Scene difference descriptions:

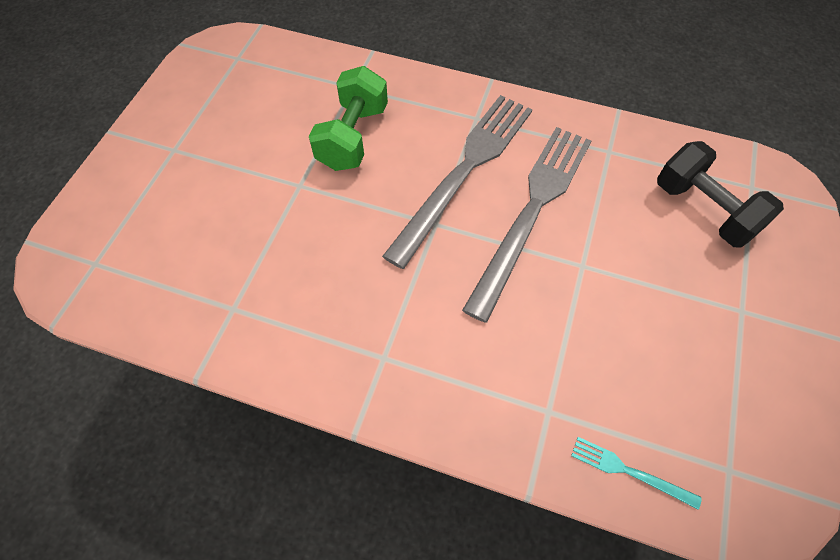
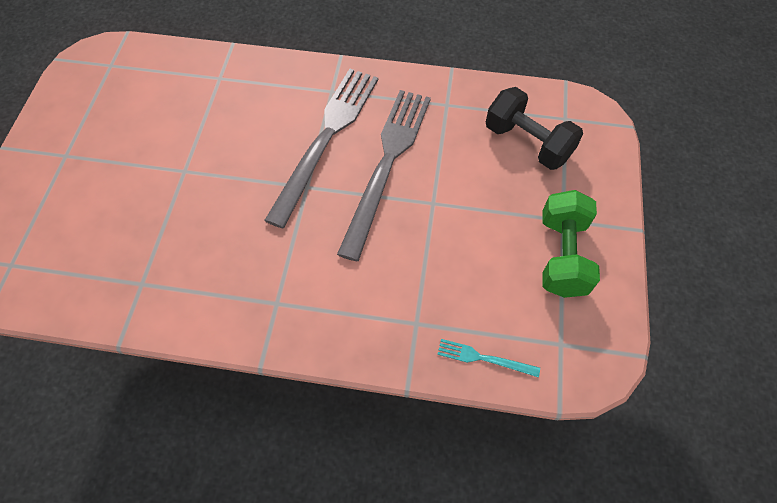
camera: 10 degrees left, 0 degrees up
(353, 137) = (225, 122): green dumbbell -> green dumbbell (562, 256)

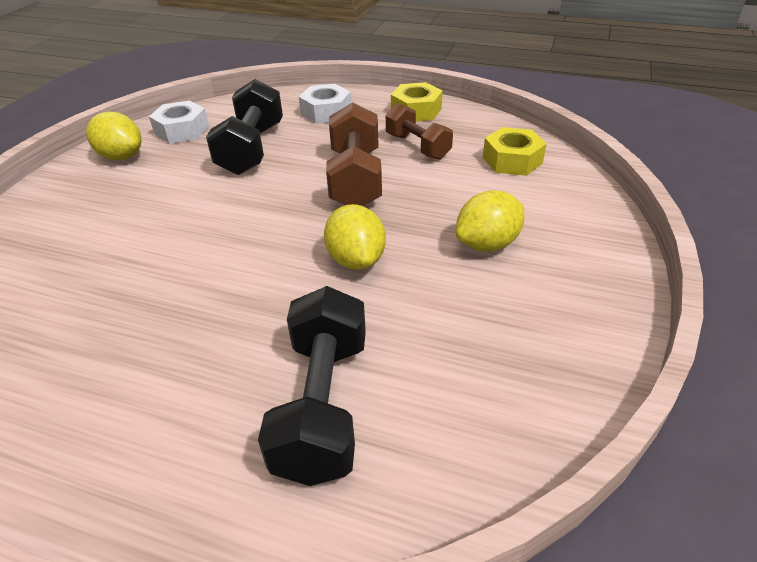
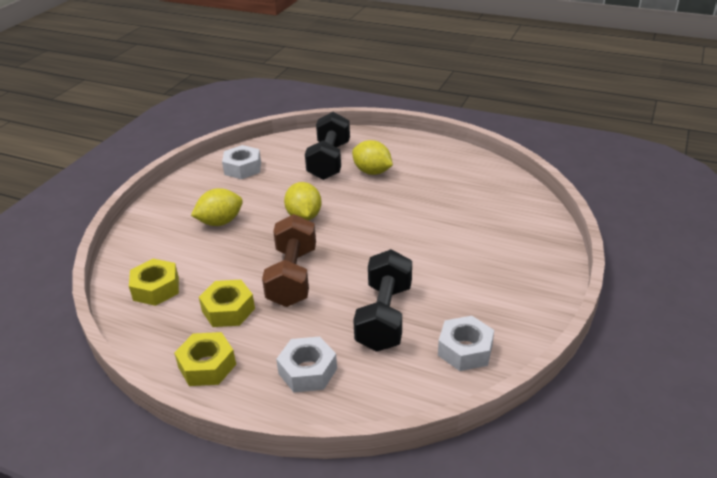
camera: 175 degrees left, 5 degrees down
(121, 157) = (509, 314): yellow lemon -> yellow lemon (372, 172)
(417, 146) = (228, 310): brown dumbbell -> yellow nut
(515, 372) = (242, 168): none -> white nut

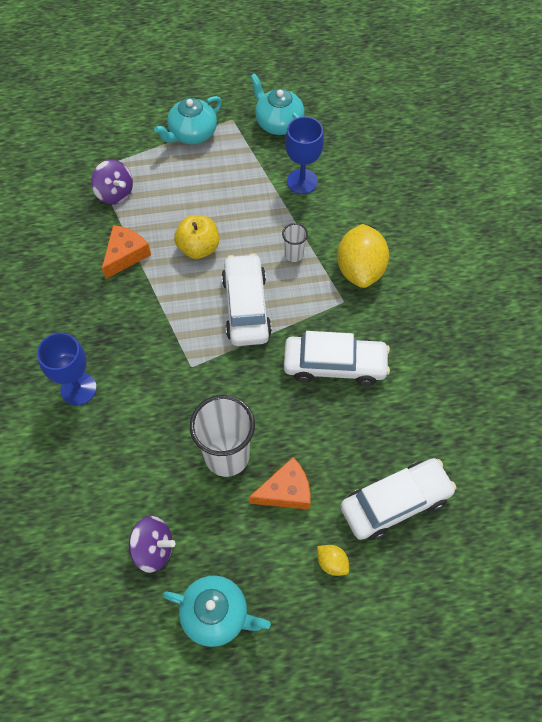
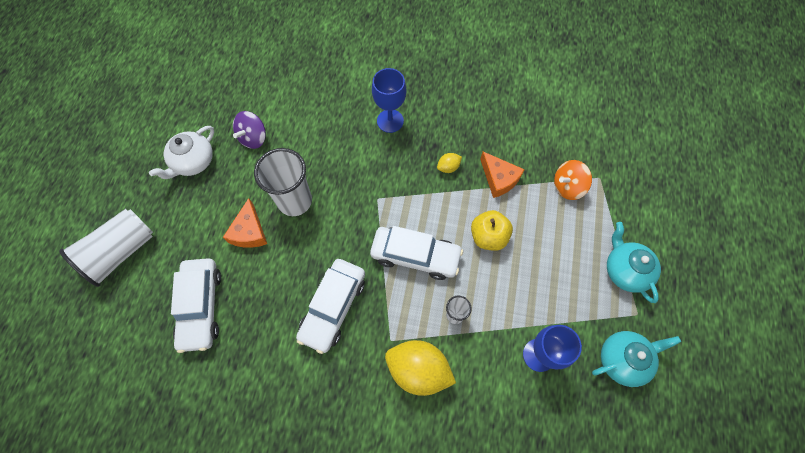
camera: 110 degrees right, 5 degrees up
(115, 193) = (567, 187): purple spinning top -> orange spinning top
(216, 614) = (193, 162): turquoise teapot -> white teapot
(332, 562) = (184, 244): yellow lemon -> yellow lemon (448, 167)
(375, 641) = (120, 252): none -> white cup

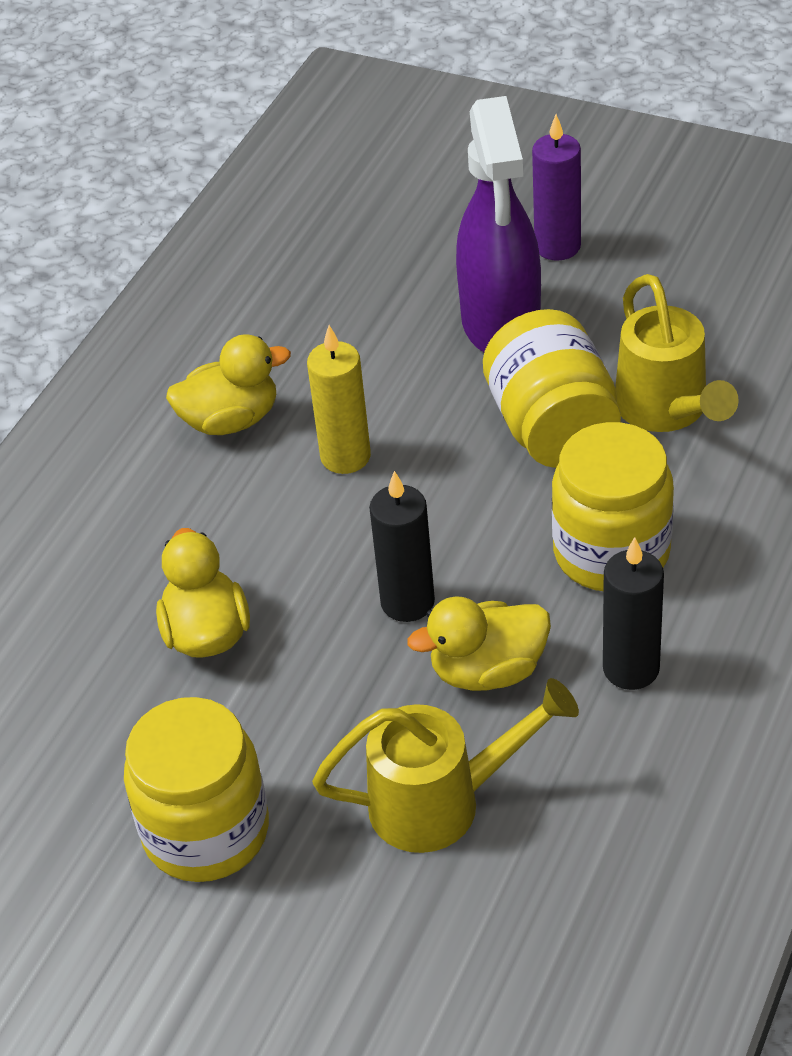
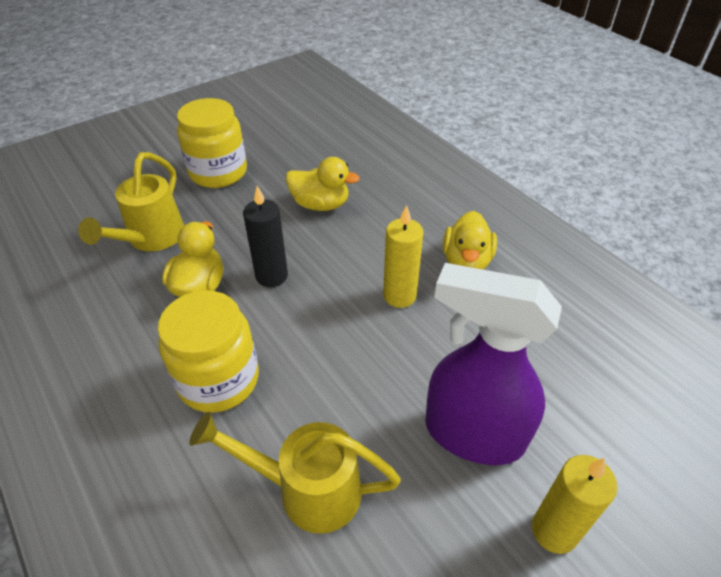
camera: 115 degrees right, 0 degrees up
(553, 428) = (345, 408): yellow jar -> none
(557, 246) = (554, 531): purple candle -> yellow candle
(631, 668) = (137, 342): black candle -> none

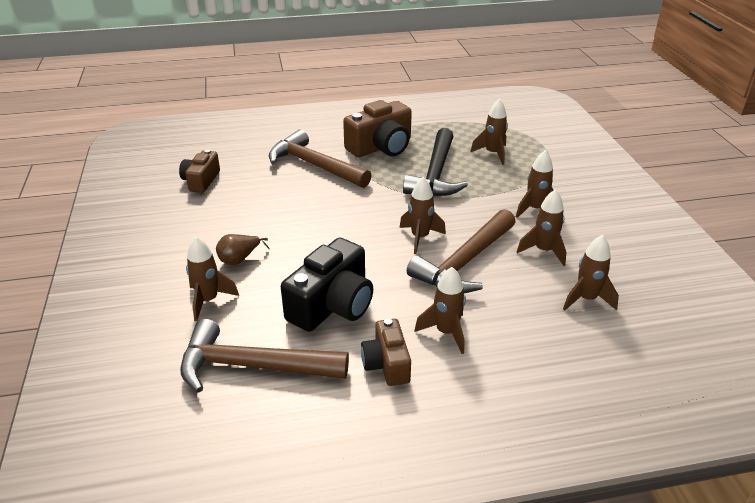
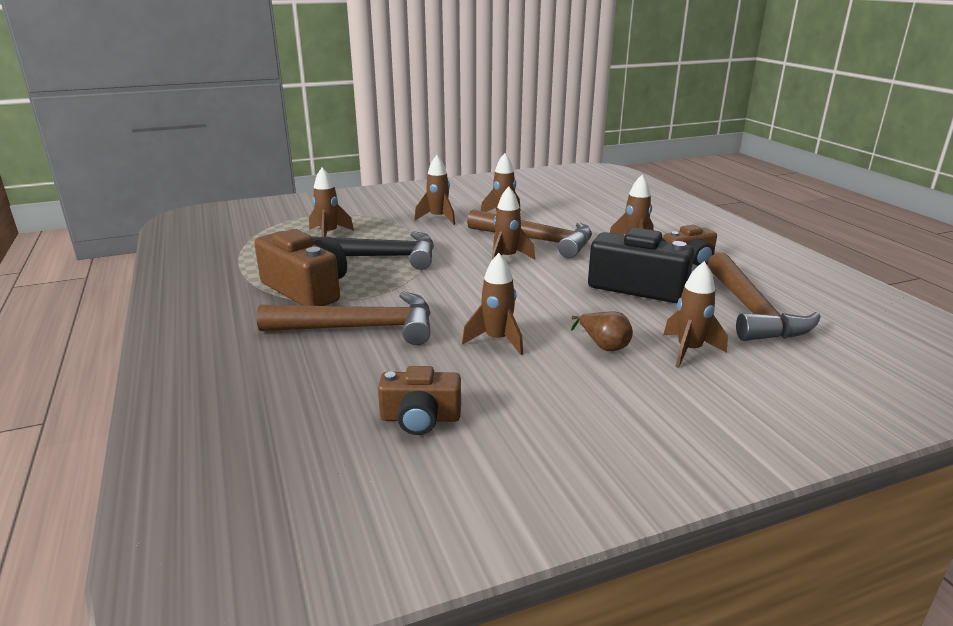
camera: 100 degrees left, 10 degrees down
(314, 165) = (361, 328): brown hammer -> brown hammer turned 120 degrees counterclockwise
(586, 299) = (558, 205): brown rocket -> brown rocket (497, 340)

**WHAT THIS TASK INVOLVES**.
Print exactly the lines running from the start of the entries above to the line with "(515, 372) = (242, 168): none -> white nut", both included; leave out any pictures.

**TASK OUTPUT**.
camera: 10 degrees left, 0 degrees up
(353, 137) = (225, 122): green dumbbell -> green dumbbell (562, 256)

camera: 175 degrees left, 5 degrees down
(121, 157) = (509, 314): yellow lemon -> yellow lemon (372, 172)
(417, 146) = (228, 310): brown dumbbell -> yellow nut
(515, 372) = (242, 168): none -> white nut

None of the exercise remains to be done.